AIM OF THE TASK - A faithful transcription of all the data, images excluded, is the required answer.

───── STUDY MATERIAL

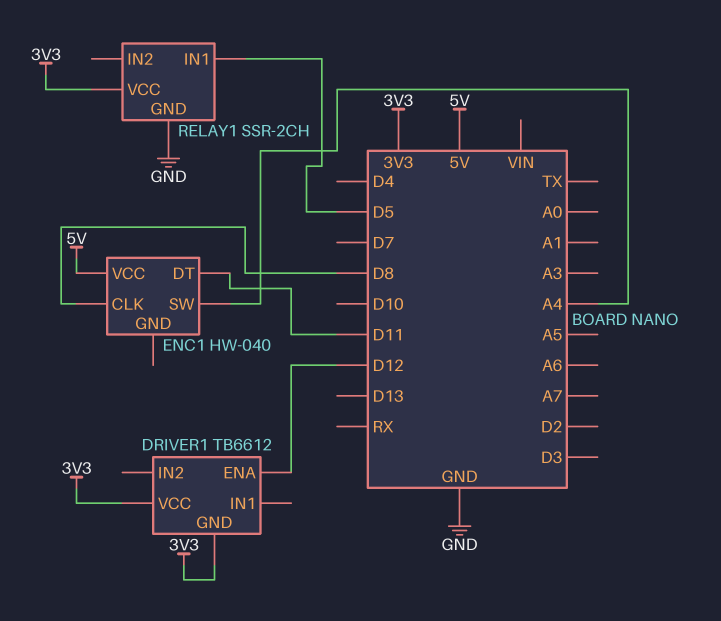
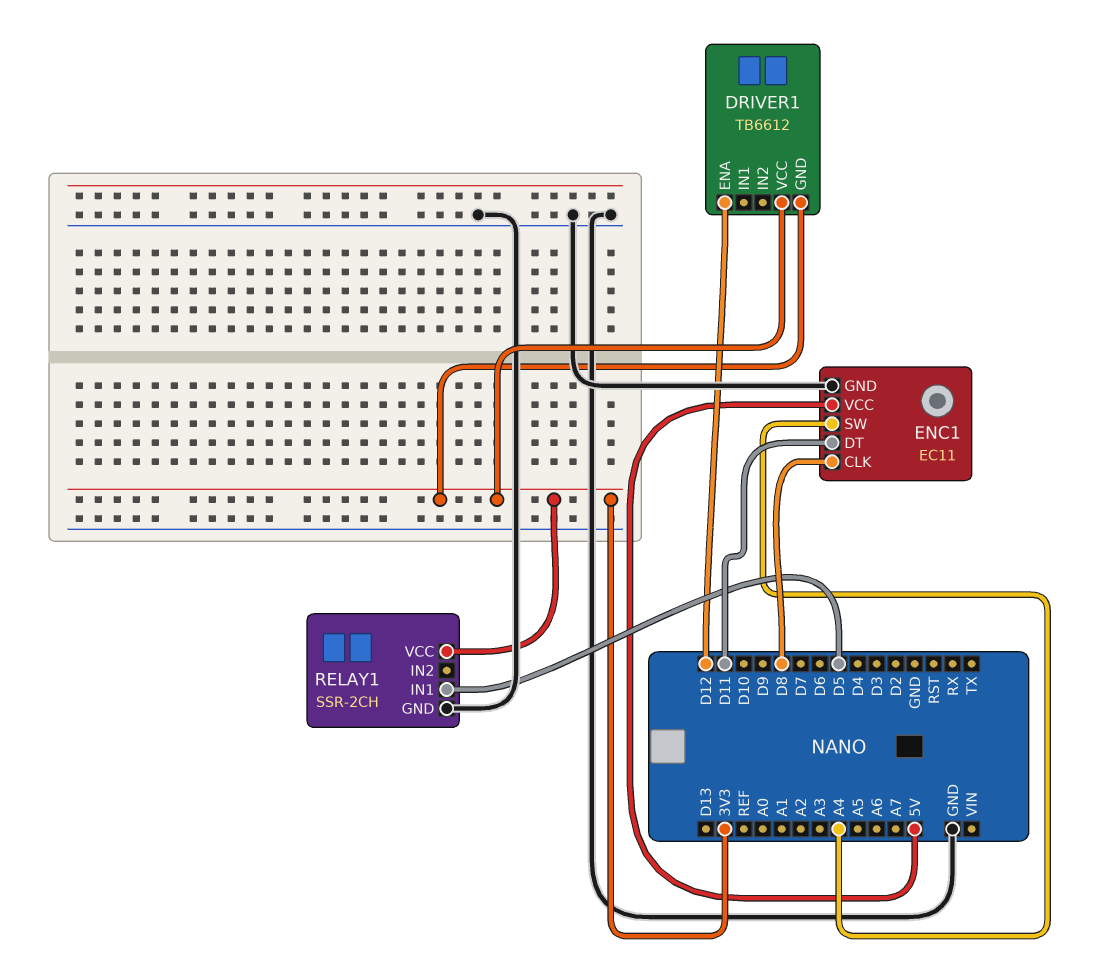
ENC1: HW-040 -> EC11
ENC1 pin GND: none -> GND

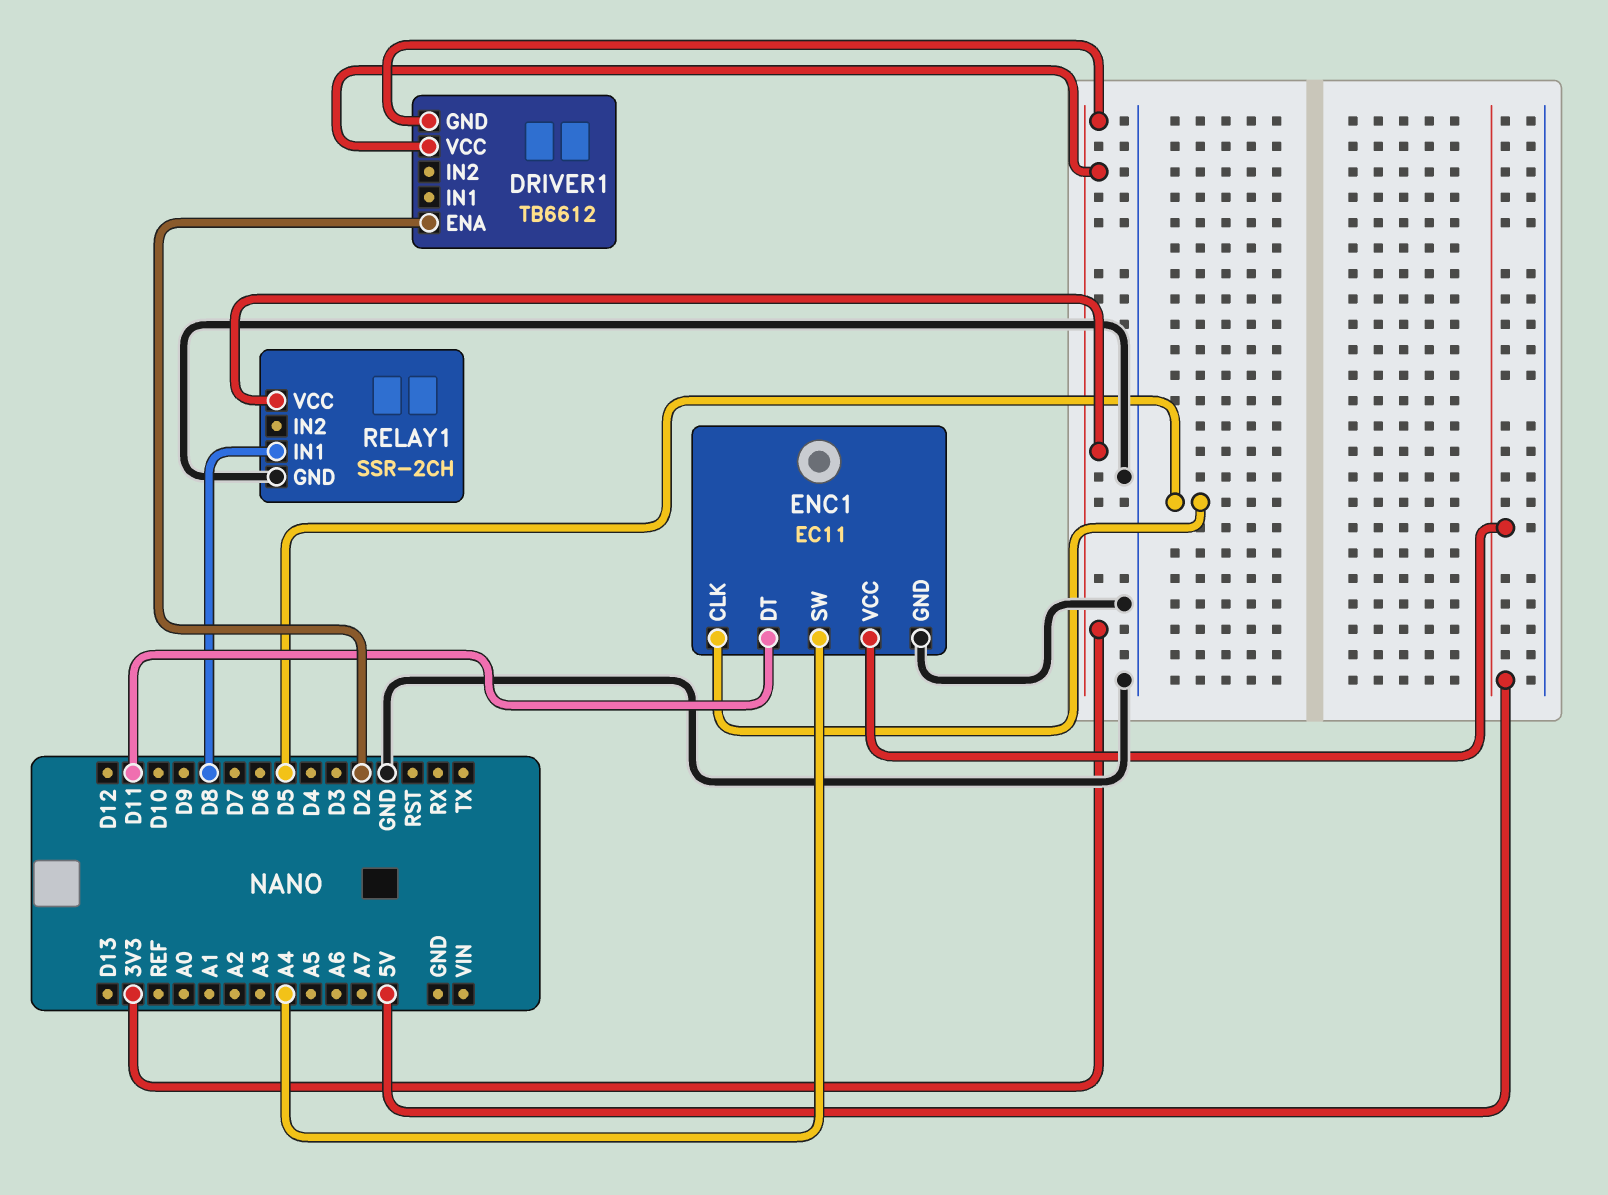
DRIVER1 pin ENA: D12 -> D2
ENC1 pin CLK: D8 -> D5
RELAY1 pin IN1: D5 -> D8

──────────

ANSWER SPACE -
ENC1: HW-040 -> EC11
ENC1 pin GND: none -> GND

DRIVER1 pin ENA: D12 -> D2
ENC1 pin CLK: D8 -> D5
RELAY1 pin IN1: D5 -> D8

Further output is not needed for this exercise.